## GOAL
Copy the following lines word for word, without changing anything.

## DATASET EXTRACT
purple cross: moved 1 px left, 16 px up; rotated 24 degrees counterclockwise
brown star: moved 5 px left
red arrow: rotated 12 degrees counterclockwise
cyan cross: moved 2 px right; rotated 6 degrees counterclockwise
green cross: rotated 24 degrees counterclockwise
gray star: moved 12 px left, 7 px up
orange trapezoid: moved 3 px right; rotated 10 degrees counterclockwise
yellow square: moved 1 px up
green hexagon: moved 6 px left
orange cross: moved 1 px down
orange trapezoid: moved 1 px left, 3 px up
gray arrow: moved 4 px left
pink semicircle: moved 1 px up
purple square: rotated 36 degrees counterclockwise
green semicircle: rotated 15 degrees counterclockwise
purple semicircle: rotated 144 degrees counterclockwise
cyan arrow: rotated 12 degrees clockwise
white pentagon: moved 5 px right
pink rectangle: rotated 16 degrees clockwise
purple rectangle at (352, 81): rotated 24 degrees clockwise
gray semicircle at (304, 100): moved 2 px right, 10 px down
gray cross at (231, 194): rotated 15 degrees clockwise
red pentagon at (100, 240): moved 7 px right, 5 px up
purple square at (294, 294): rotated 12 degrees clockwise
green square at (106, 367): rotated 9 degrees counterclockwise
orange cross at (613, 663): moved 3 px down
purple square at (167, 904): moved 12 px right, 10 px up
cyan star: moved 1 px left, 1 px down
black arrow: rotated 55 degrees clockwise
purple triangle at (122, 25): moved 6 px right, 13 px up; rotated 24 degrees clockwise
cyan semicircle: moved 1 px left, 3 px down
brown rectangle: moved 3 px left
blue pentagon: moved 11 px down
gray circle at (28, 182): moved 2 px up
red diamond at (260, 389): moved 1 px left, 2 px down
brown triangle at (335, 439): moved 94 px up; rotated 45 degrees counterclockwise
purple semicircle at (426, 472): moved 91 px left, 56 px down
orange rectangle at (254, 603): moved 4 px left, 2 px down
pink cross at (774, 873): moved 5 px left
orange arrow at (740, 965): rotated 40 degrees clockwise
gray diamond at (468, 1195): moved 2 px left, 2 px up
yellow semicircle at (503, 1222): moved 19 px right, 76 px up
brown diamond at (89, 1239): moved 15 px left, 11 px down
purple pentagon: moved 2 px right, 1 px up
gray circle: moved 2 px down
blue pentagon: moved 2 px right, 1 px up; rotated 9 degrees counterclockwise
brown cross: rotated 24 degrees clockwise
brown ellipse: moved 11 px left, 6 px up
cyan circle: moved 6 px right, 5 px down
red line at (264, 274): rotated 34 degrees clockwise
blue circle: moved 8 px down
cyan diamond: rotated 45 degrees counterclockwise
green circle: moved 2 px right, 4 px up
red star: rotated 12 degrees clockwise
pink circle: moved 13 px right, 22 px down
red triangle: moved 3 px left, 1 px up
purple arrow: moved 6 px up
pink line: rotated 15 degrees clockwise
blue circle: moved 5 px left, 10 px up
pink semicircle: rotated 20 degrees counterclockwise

## SOLUTION BELOW
purple cross: moved 1 px left, 16 px up; rotated 24 degrees counterclockwise
brown star: moved 5 px left
red arrow: rotated 12 degrees counterclockwise
cyan cross: moved 2 px right; rotated 6 degrees counterclockwise
green cross: rotated 24 degrees counterclockwise
gray star: moved 12 px left, 7 px up
orange trapezoid: moved 3 px right; rotated 10 degrees counterclockwise
yellow square: moved 1 px up
green hexagon: moved 6 px left
orange cross: moved 1 px down
orange trapezoid: moved 1 px left, 3 px up
gray arrow: moved 4 px left
pink semicircle: moved 1 px up
purple square: rotated 36 degrees counterclockwise
green semicircle: rotated 15 degrees counterclockwise
purple semicircle: rotated 144 degrees counterclockwise
cyan arrow: rotated 12 degrees clockwise
white pentagon: moved 5 px right
pink rectangle: rotated 16 degrees clockwise
purple rectangle at (352, 81): rotated 24 degrees clockwise
gray semicircle at (304, 100): moved 2 px right, 10 px down
gray cross at (231, 194): rotated 15 degrees clockwise
red pentagon at (100, 240): moved 7 px right, 5 px up
purple square at (294, 294): rotated 12 degrees clockwise
green square at (106, 367): rotated 9 degrees counterclockwise
orange cross at (613, 663): moved 3 px down
purple square at (167, 904): moved 12 px right, 10 px up
cyan star: moved 1 px left, 1 px down
black arrow: rotated 55 degrees clockwise
purple triangle at (122, 25): moved 6 px right, 13 px up; rotated 24 degrees clockwise
cyan semicircle: moved 1 px left, 3 px down
brown rectangle: moved 3 px left
blue pentagon: moved 11 px down
gray circle at (28, 182): moved 2 px up
red diamond at (260, 389): moved 1 px left, 2 px down
brown triangle at (335, 439): moved 94 px up; rotated 45 degrees counterclockwise
purple semicircle at (426, 472): moved 91 px left, 56 px down
orange rectangle at (254, 603): moved 4 px left, 2 px down
pink cross at (774, 873): moved 5 px left
orange arrow at (740, 965): rotated 40 degrees clockwise
gray diamond at (468, 1195): moved 2 px left, 2 px up
yellow semicircle at (503, 1222): moved 19 px right, 76 px up
brown diamond at (89, 1239): moved 15 px left, 11 px down
purple pentagon: moved 2 px right, 1 px up
gray circle: moved 2 px down
blue pentagon: moved 2 px right, 1 px up; rotated 9 degrees counterclockwise
brown cross: rotated 24 degrees clockwise
brown ellipse: moved 11 px left, 6 px up
cyan circle: moved 6 px right, 5 px down
red line at (264, 274): rotated 34 degrees clockwise
blue circle: moved 8 px down
cyan diamond: rotated 45 degrees counterclockwise
green circle: moved 2 px right, 4 px up
red star: rotated 12 degrees clockwise
pink circle: moved 13 px right, 22 px down
red triangle: moved 3 px left, 1 px up
purple arrow: moved 6 px up
pink line: rotated 15 degrees clockwise
blue circle: moved 5 px left, 10 px up
pink semicircle: rotated 20 degrees counterclockwise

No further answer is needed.